§ TASK GOAL
When you repeat the entries below, please keep them exact and leave out the pictures.

§ SUPPLIED RECORDS
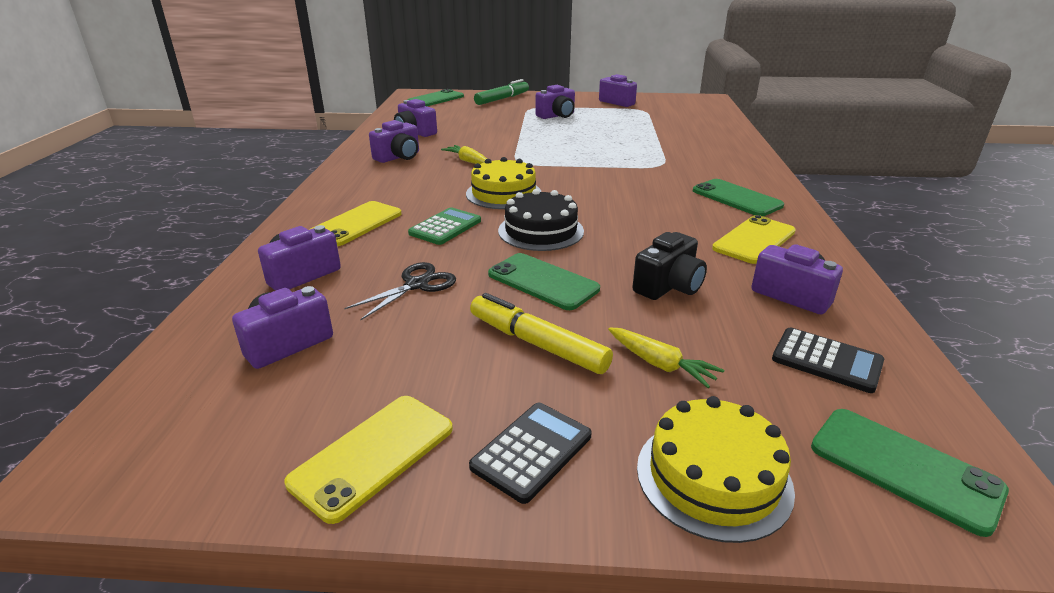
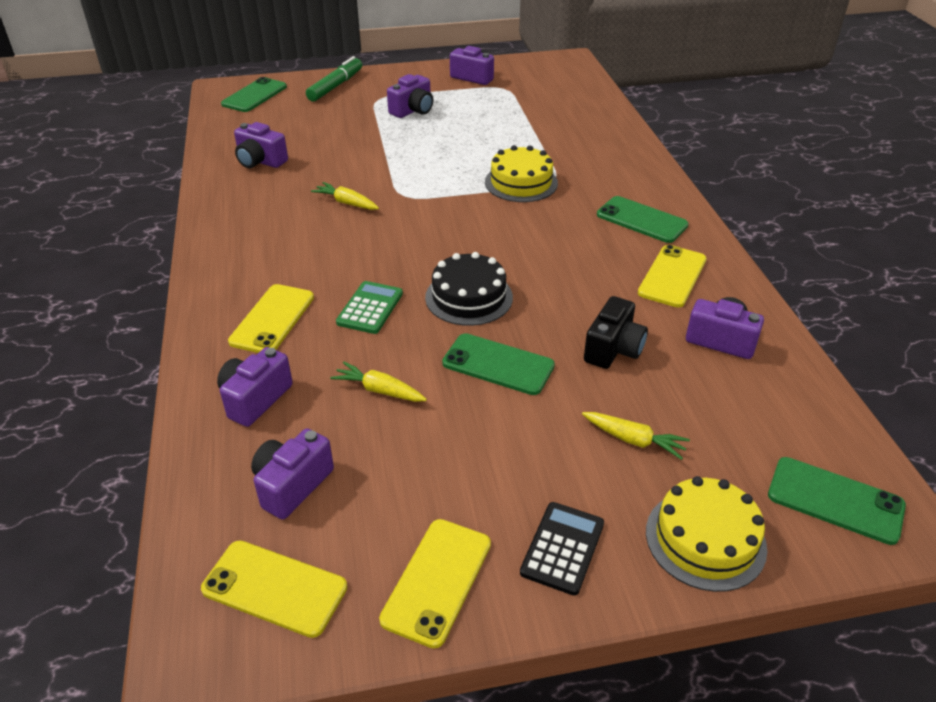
camera: 15 degrees left, 10 degrees up
(205, 427) = (274, 588): none -> yellow phone
(399, 157) = (263, 207): purple camera -> none
(417, 284) = (379, 390): black scissors -> yellow carrot
(503, 193) = (408, 248): yellow cake -> yellow cake (521, 182)
(537, 344) = (523, 439): yellow marker -> none
(826, 361) = (763, 409): black calculator -> none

§ SOLVED EXERCISE
camera: 15 degrees left, 10 degrees up
(205, 427) = (274, 588): none -> yellow phone
(399, 157) = (263, 207): purple camera -> none
(417, 284) = (379, 390): black scissors -> yellow carrot
(503, 193) = (408, 248): yellow cake -> yellow cake (521, 182)
(537, 344) = (523, 439): yellow marker -> none
(826, 361) = (763, 409): black calculator -> none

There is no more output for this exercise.